_Requirement_:
For every line in the material below that holds "green", report the line.

_Records shown_:
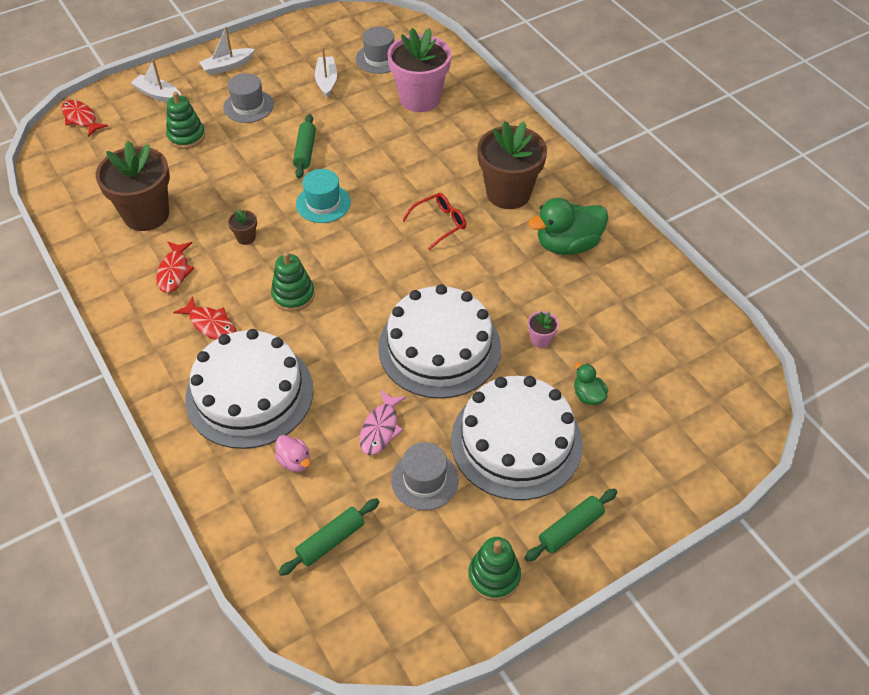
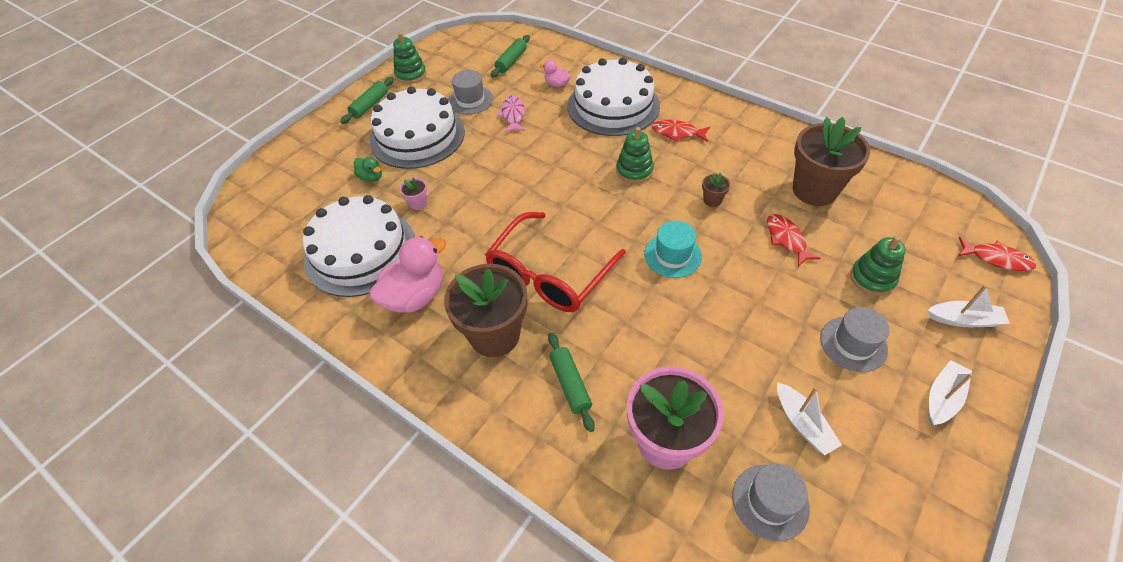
camera: 160 degrees right, 0 degrees up
(174, 272) = (741, 156): red fish -> red fish (786, 239)
(305, 151) = (738, 307): green rolling pin -> green rolling pin (570, 384)
(439, 223) = (549, 274): red glasses -> red glasses, size x2.04
(439, 347) = (497, 173): white cake -> white cake (360, 251)
(567, 245) = (415, 296): green duck -> pink duck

_Answer to the exercise_:
(305, 151) = (738, 307): green rolling pin -> green rolling pin (570, 384)
(567, 245) = (415, 296): green duck -> pink duck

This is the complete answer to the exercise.